_TASK DATA:_
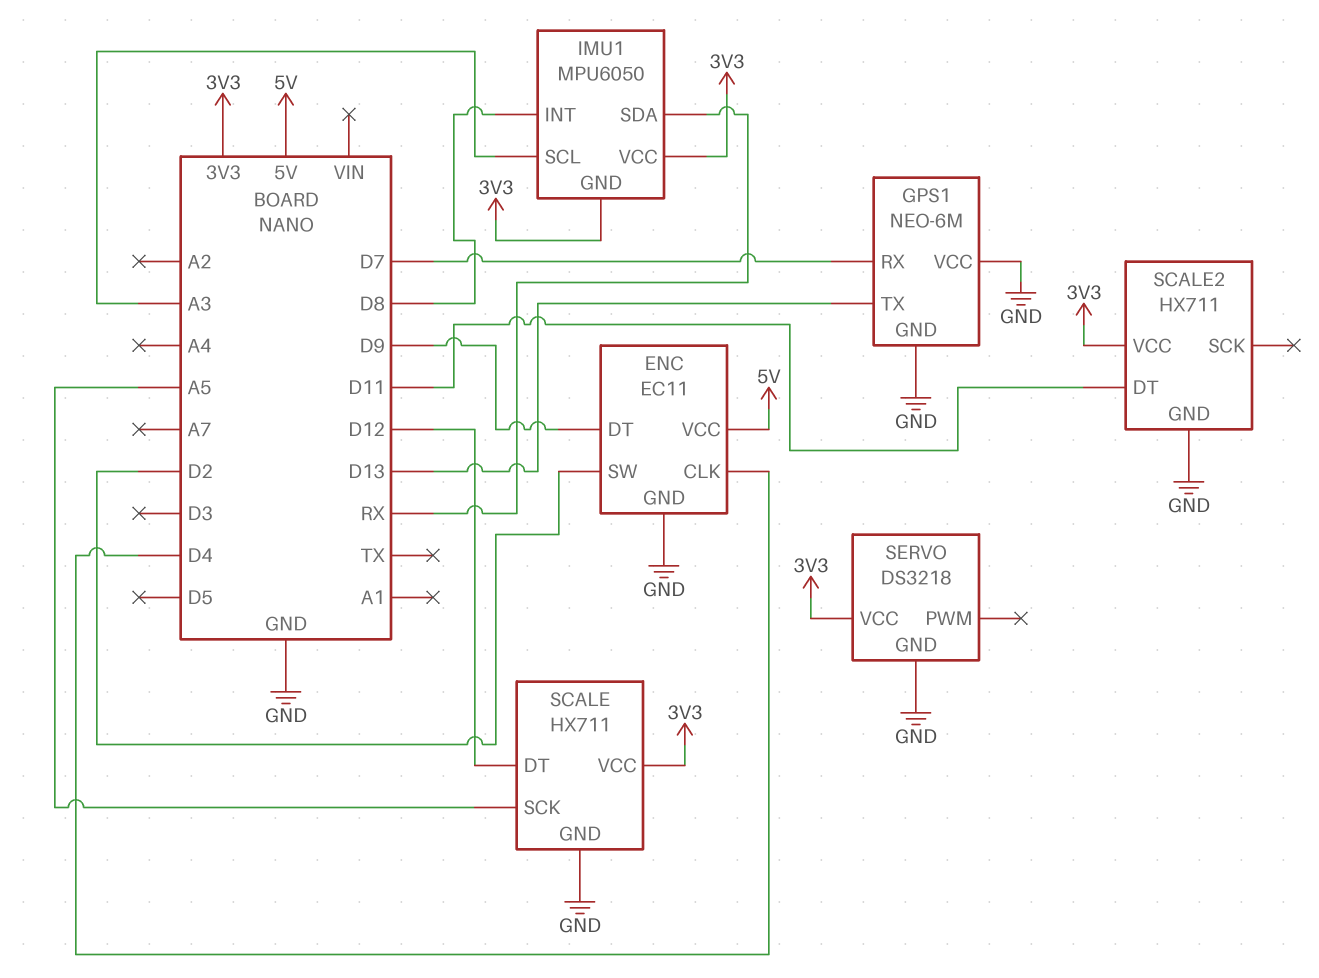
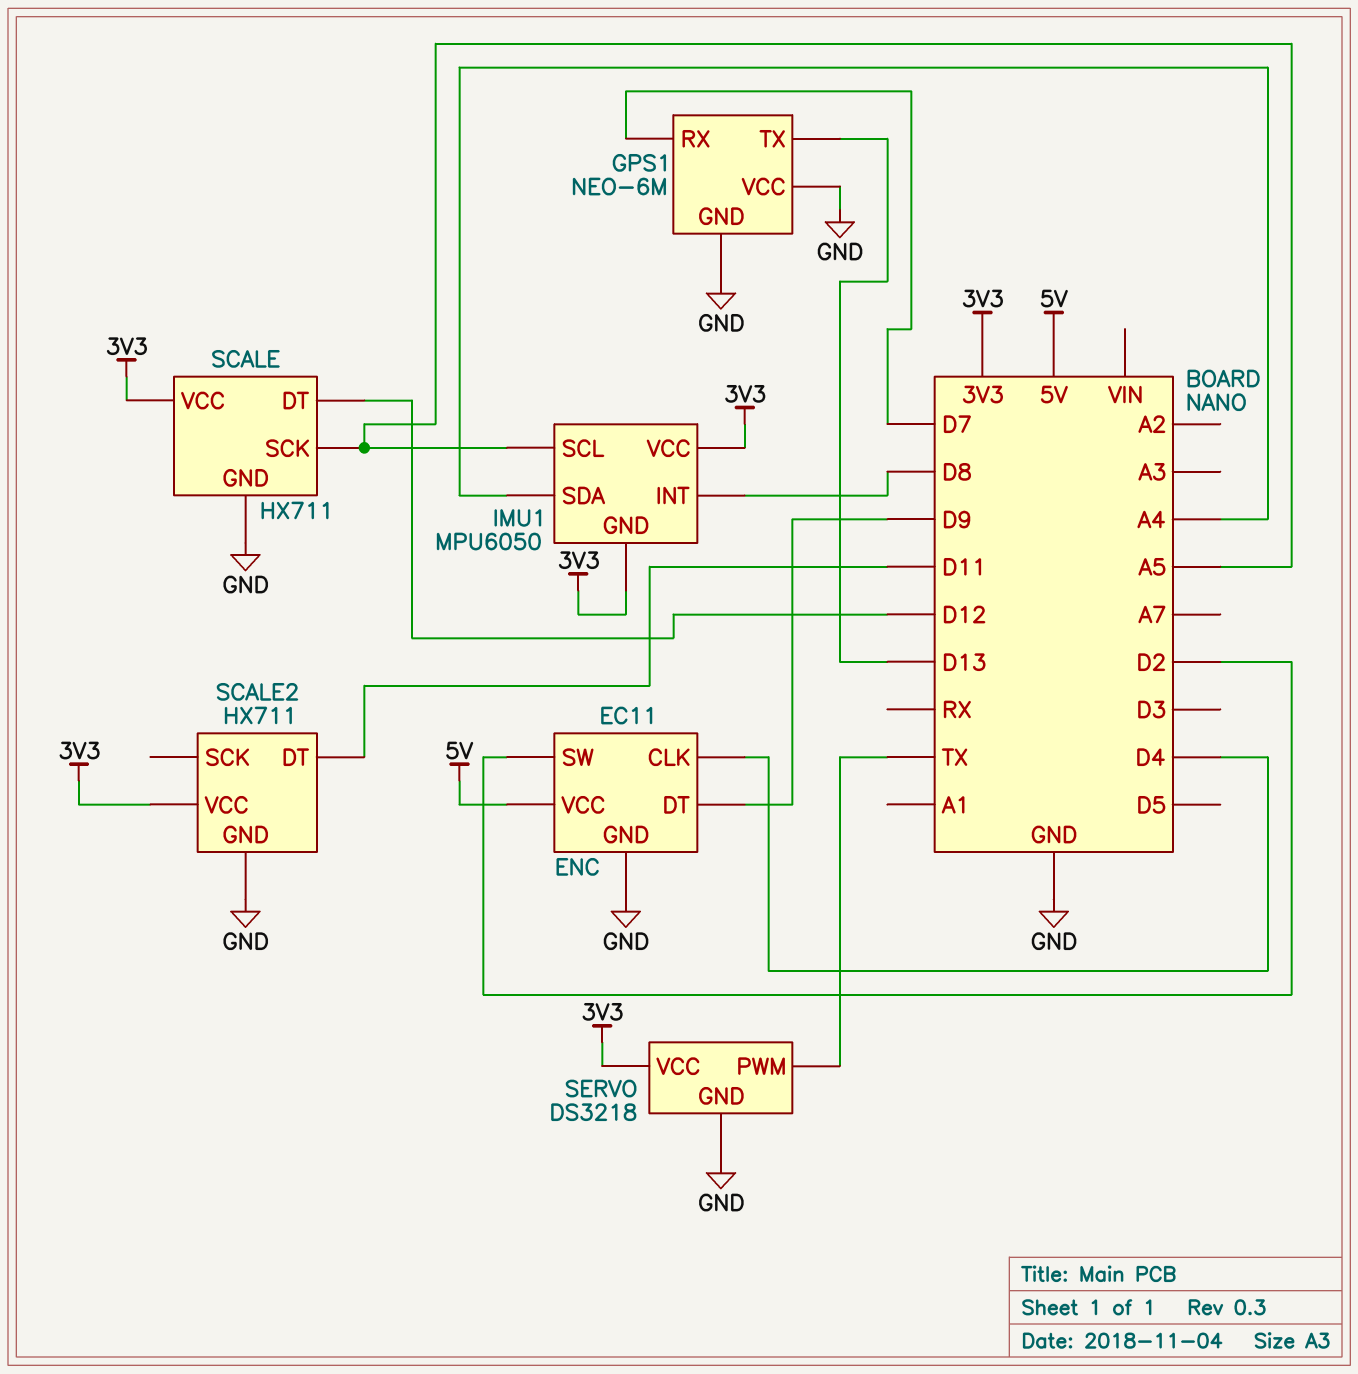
IMU1 pin SCL: A3 -> A5
IMU1 pin SDA: RX -> A4
SERVO pin PWM: none -> TX

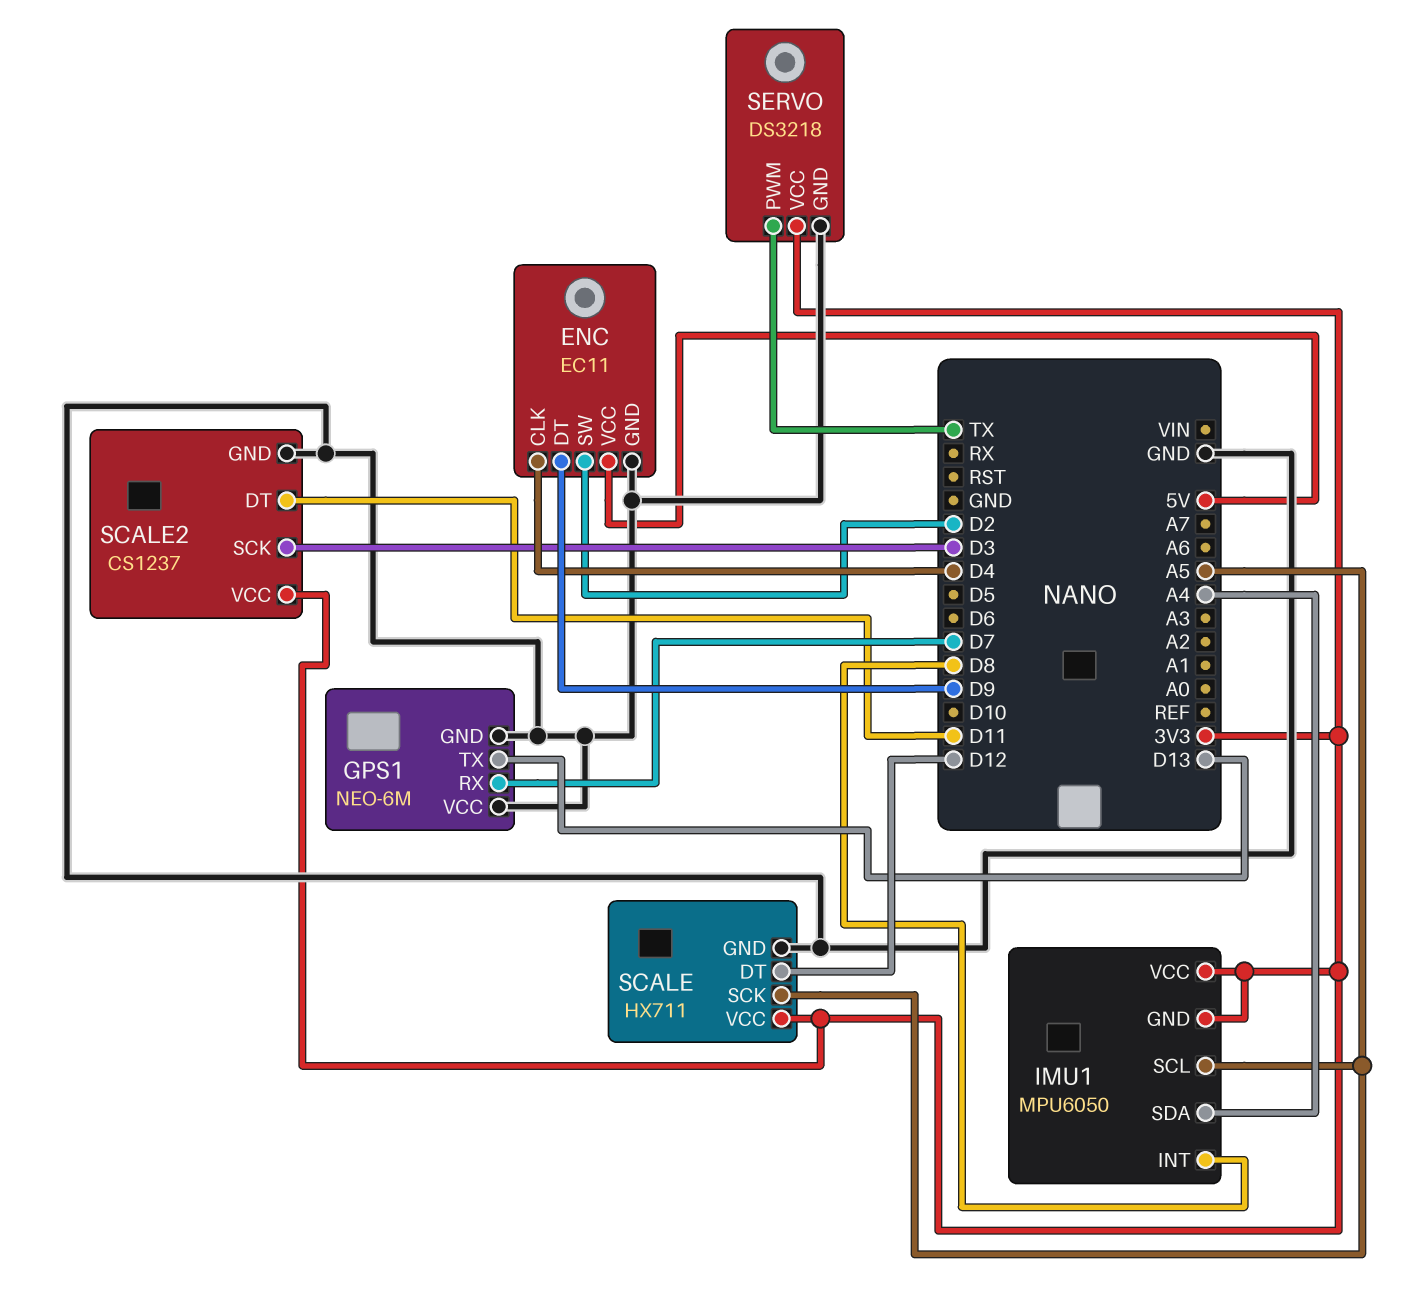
SCALE2: HX711 -> CS1237
SCALE2 pin SCK: none -> D3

_REQUIRED WORK:_ Please copy exactly the lines from the one that contains "IMU1 pin SDA: RX -> A4" through the last line of the listing above, leaving out the pictures.

_TASK RESPONSE:_
IMU1 pin SDA: RX -> A4
SERVO pin PWM: none -> TX

SCALE2: HX711 -> CS1237
SCALE2 pin SCK: none -> D3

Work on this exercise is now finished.